[Records excerpted from a collection]
<<<<
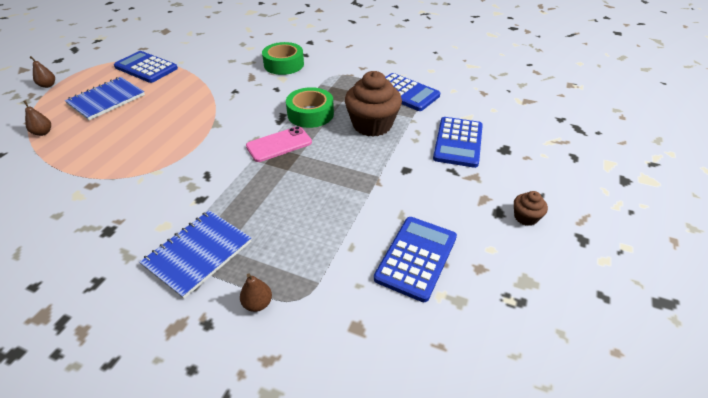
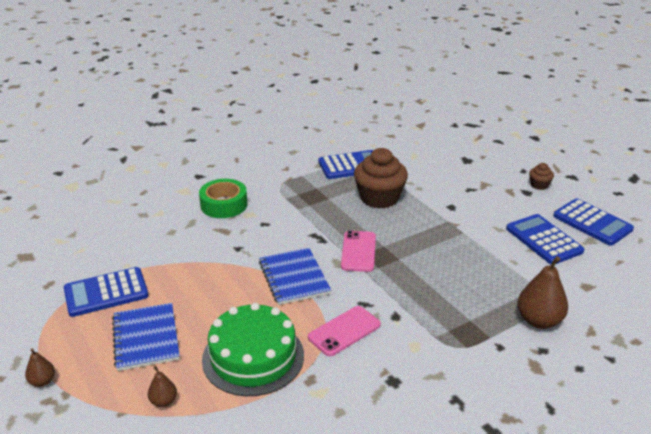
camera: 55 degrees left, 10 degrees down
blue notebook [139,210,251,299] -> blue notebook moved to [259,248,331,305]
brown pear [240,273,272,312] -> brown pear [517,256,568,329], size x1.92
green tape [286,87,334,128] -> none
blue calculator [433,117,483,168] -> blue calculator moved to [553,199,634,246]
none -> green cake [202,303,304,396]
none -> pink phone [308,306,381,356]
>>>>
Reproduce each entry verbatim, excluding any embedded images.

— TASK ANSWER —
camera: 55 degrees left, 10 degrees down
blue notebook [139,210,251,299] -> blue notebook moved to [259,248,331,305]
brown pear [240,273,272,312] -> brown pear [517,256,568,329], size x1.92
green tape [286,87,334,128] -> none
blue calculator [433,117,483,168] -> blue calculator moved to [553,199,634,246]
none -> green cake [202,303,304,396]
none -> pink phone [308,306,381,356]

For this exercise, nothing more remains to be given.